__Assignment__:
Reproduce each record exactly, leaving out no line.

[Spatial reasoning data]

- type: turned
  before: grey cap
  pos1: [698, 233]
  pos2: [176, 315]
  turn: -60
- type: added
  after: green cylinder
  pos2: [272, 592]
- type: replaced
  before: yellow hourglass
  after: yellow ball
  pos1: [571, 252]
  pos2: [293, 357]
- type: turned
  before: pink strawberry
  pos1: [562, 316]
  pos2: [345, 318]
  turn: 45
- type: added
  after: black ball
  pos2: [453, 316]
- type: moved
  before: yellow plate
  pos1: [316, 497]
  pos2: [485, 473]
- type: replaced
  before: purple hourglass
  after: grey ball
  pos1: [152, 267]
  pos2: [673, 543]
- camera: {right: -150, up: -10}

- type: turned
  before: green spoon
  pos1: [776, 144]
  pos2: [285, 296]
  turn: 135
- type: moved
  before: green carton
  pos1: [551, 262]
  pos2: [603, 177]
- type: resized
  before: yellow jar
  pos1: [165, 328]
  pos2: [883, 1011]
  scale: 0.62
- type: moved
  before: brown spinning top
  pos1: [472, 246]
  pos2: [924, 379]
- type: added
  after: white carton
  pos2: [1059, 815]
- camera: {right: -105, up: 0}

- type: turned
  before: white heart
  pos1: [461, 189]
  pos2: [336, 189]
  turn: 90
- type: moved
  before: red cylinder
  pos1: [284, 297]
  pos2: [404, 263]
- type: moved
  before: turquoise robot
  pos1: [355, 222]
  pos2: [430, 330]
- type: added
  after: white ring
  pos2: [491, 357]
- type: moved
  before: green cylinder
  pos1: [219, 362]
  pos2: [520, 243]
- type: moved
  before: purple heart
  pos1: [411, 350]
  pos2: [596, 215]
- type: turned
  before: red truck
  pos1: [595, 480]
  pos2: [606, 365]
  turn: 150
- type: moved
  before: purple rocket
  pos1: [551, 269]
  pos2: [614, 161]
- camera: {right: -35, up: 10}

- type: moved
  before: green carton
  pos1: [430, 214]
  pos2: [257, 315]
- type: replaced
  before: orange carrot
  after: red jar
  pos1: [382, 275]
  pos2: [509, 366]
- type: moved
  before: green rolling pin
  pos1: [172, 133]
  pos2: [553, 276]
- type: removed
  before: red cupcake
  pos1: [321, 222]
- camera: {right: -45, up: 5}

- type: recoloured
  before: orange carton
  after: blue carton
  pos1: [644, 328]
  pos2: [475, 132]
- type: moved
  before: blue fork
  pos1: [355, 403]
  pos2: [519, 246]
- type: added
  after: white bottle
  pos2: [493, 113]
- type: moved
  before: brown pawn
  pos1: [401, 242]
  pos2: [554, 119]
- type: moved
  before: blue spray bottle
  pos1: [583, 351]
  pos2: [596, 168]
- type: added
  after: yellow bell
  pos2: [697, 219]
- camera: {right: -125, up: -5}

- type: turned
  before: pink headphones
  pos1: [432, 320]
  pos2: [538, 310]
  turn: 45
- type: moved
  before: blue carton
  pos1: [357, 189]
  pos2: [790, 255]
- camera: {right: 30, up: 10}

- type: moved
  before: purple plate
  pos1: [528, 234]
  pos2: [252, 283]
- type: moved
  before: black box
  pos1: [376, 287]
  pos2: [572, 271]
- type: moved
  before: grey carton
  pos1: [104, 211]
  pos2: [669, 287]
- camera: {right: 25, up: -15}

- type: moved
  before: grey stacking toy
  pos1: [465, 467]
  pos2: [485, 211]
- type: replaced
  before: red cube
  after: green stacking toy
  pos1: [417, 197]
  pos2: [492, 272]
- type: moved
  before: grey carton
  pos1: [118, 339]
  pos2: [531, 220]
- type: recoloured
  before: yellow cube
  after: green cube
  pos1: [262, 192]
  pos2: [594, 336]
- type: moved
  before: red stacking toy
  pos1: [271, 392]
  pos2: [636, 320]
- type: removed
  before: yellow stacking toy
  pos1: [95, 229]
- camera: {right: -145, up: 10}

__Exercise response__:
- type: turned
  before: grey cap
  pos1: [698, 233]
  pos2: [176, 315]
  turn: -60
- type: added
  after: green cylinder
  pos2: [272, 592]
- type: replaced
  before: yellow hourglass
  after: yellow ball
  pos1: [571, 252]
  pos2: [293, 357]
- type: turned
  before: pink strawberry
  pos1: [562, 316]
  pos2: [345, 318]
  turn: 45
- type: added
  after: black ball
  pos2: [453, 316]
- type: moved
  before: yellow plate
  pos1: [316, 497]
  pos2: [485, 473]
- type: replaced
  before: purple hourglass
  after: grey ball
  pos1: [152, 267]
  pos2: [673, 543]
- camera: {right: -150, up: -10}

- type: turned
  before: green spoon
  pos1: [776, 144]
  pos2: [285, 296]
  turn: 135
- type: moved
  before: green carton
  pos1: [551, 262]
  pos2: [603, 177]
- type: resized
  before: yellow jar
  pos1: [165, 328]
  pos2: [883, 1011]
  scale: 0.62
- type: moved
  before: brown spinning top
  pos1: [472, 246]
  pos2: [924, 379]
- type: added
  after: white carton
  pos2: [1059, 815]
- camera: {right: -105, up: 0}

- type: turned
  before: white heart
  pos1: [461, 189]
  pos2: [336, 189]
  turn: 90
- type: moved
  before: red cylinder
  pos1: [284, 297]
  pos2: [404, 263]
- type: moved
  before: turquoise robot
  pos1: [355, 222]
  pos2: [430, 330]
- type: added
  after: white ring
  pos2: [491, 357]
- type: moved
  before: green cylinder
  pos1: [219, 362]
  pos2: [520, 243]
- type: moved
  before: purple heart
  pos1: [411, 350]
  pos2: [596, 215]
- type: turned
  before: red truck
  pos1: [595, 480]
  pos2: [606, 365]
  turn: 150
- type: moved
  before: purple rocket
  pos1: [551, 269]
  pos2: [614, 161]
- camera: {right: -35, up: 10}

- type: moved
  before: green carton
  pos1: [430, 214]
  pos2: [257, 315]
- type: replaced
  before: orange carrot
  after: red jar
  pos1: [382, 275]
  pos2: [509, 366]
- type: moved
  before: green rolling pin
  pos1: [172, 133]
  pos2: [553, 276]
- type: removed
  before: red cupcake
  pos1: [321, 222]
- camera: {right: -45, up: 5}

- type: recoloured
  before: orange carton
  after: blue carton
  pos1: [644, 328]
  pos2: [475, 132]
- type: moved
  before: blue fork
  pos1: [355, 403]
  pos2: [519, 246]
- type: added
  after: white bottle
  pos2: [493, 113]
- type: moved
  before: brown pawn
  pos1: [401, 242]
  pos2: [554, 119]
- type: moved
  before: blue spray bottle
  pos1: [583, 351]
  pos2: [596, 168]
- type: added
  after: yellow bell
  pos2: [697, 219]
- camera: {right: -125, up: -5}

- type: turned
  before: pink headphones
  pos1: [432, 320]
  pos2: [538, 310]
  turn: 45
- type: moved
  before: blue carton
  pos1: [357, 189]
  pos2: [790, 255]
- camera: {right: 30, up: 10}

- type: moved
  before: purple plate
  pos1: [528, 234]
  pos2: [252, 283]
- type: moved
  before: black box
  pos1: [376, 287]
  pos2: [572, 271]
- type: moved
  before: grey carton
  pos1: [104, 211]
  pos2: [669, 287]
- camera: {right: 25, up: -15}

- type: moved
  before: grey stacking toy
  pos1: [465, 467]
  pos2: [485, 211]
- type: replaced
  before: red cube
  after: green stacking toy
  pos1: [417, 197]
  pos2: [492, 272]
- type: moved
  before: grey carton
  pos1: [118, 339]
  pos2: [531, 220]
- type: recoloured
  before: yellow cube
  after: green cube
  pos1: [262, 192]
  pos2: [594, 336]
- type: moved
  before: red stacking toy
  pos1: [271, 392]
  pos2: [636, 320]
- type: removed
  before: yellow stacking toy
  pos1: [95, 229]
- camera: {right: -145, up: 10}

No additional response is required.